- TASK DESCRIPTION
Among the records below, find the line that has "camera: 35 degrees left, 15 degrees up"; from there, give the lines again exactly, and stop after the line that has "camera: 70 degrees left, 5 degrees up".
[EXERCISE MATERIAL]
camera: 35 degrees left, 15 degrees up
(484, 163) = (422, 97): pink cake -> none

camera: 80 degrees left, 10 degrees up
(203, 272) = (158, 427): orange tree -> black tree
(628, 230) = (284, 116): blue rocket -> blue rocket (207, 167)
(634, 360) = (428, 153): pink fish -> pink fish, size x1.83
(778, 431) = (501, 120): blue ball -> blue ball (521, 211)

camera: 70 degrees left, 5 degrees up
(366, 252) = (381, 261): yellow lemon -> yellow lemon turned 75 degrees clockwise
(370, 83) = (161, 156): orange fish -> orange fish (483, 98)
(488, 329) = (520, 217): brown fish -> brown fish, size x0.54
[/EXERCISE MATERIAL]
[EXERCISE MATERIAL]
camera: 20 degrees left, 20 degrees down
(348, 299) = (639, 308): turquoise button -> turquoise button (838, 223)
[/EXERCISE MATERIAL]
- ANSWER TO THIS PROBLEM
camera: 35 degrees left, 15 degrees up
(484, 163) = (422, 97): pink cake -> none

camera: 80 degrees left, 10 degrees up
(203, 272) = (158, 427): orange tree -> black tree
(628, 230) = (284, 116): blue rocket -> blue rocket (207, 167)
(634, 360) = (428, 153): pink fish -> pink fish, size x1.83
(778, 431) = (501, 120): blue ball -> blue ball (521, 211)

camera: 70 degrees left, 5 degrees up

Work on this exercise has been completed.